TASK REQUIREMENTS | From the data below, return the exact lines starting at the line containing "none -> tan brick J4 level 2" and ending at the line containing "pink brick J7:J9", both included, and nothing else.

RECORD EXTRACTS |
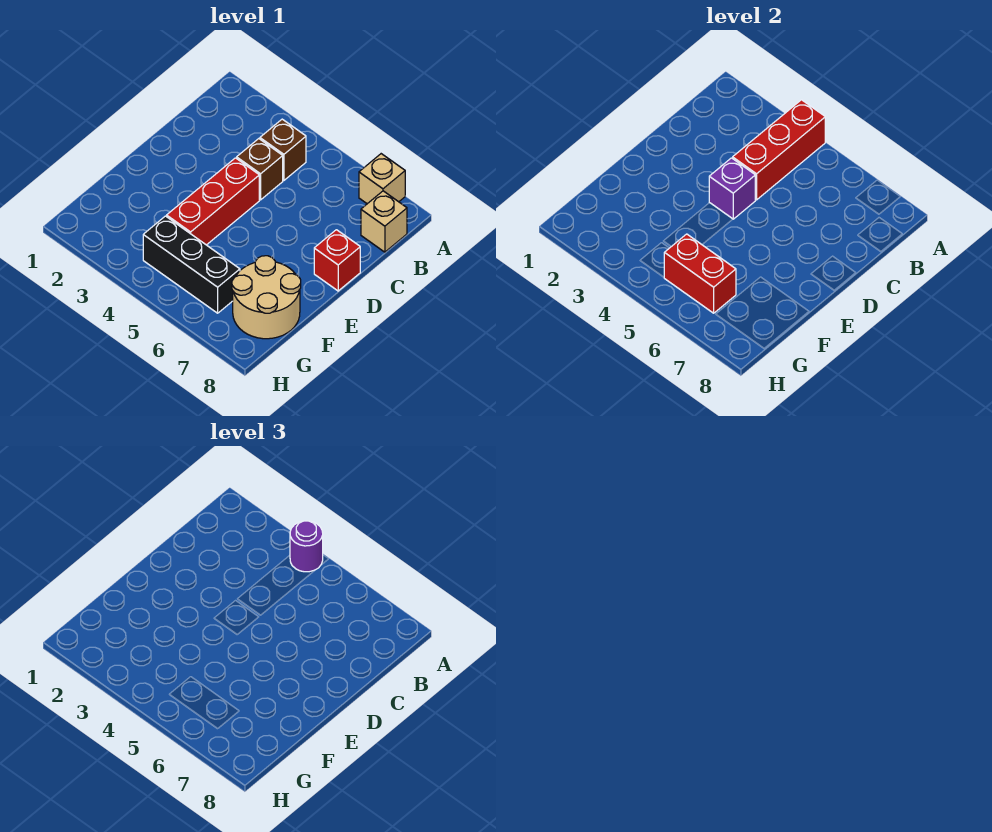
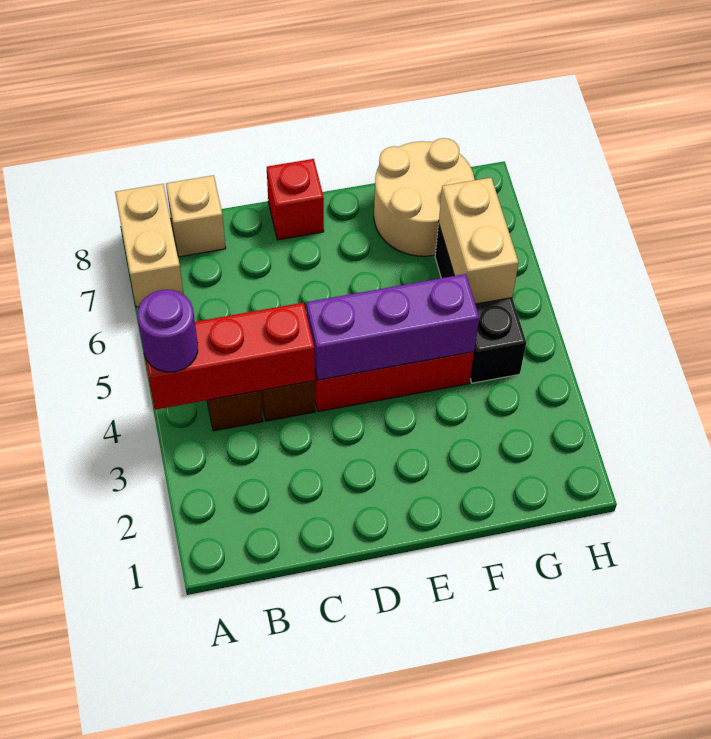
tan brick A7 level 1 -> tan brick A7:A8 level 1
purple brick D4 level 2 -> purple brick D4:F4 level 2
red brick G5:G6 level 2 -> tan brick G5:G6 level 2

...

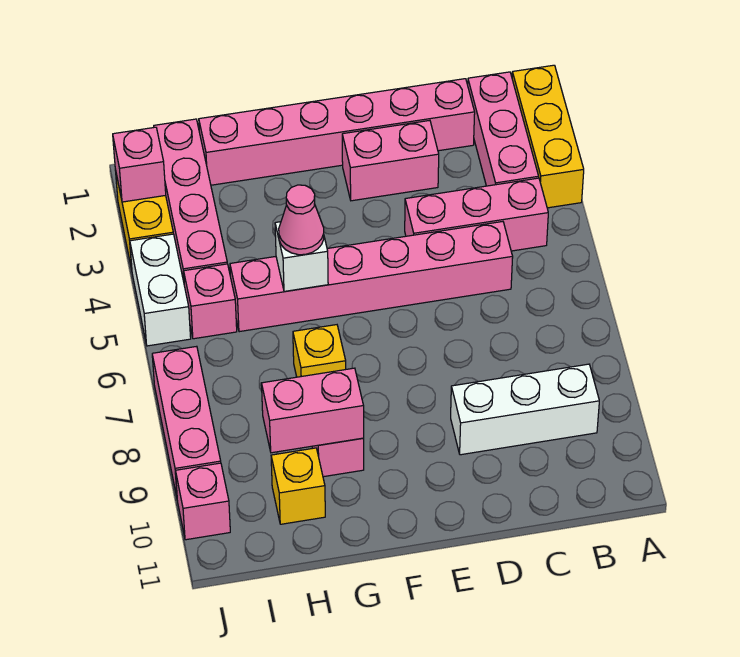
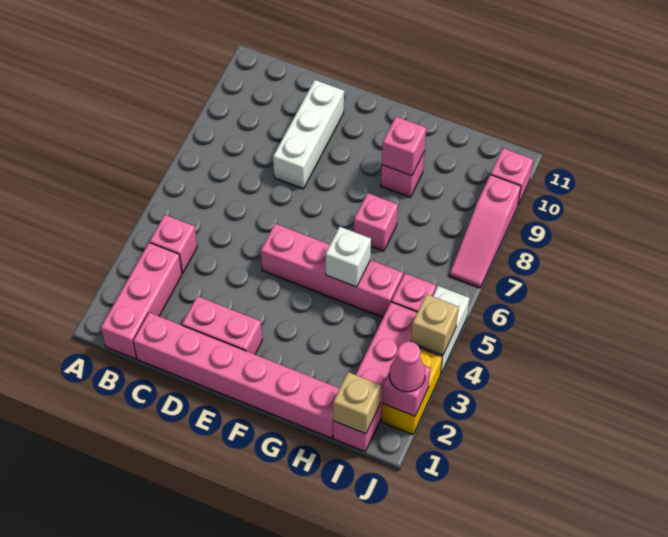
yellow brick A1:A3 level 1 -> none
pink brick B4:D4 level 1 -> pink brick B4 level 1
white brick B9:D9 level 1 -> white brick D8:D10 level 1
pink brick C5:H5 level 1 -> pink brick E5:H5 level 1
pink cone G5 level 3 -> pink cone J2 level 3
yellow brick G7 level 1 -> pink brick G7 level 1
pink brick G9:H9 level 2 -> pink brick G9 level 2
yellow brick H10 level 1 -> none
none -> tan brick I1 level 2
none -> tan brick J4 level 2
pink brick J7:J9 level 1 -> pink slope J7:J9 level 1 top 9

WRITTEN SOLUTION |
none -> tan brick J4 level 2
pink brick J7:J9 level 1 -> pink slope J7:J9 level 1 top 9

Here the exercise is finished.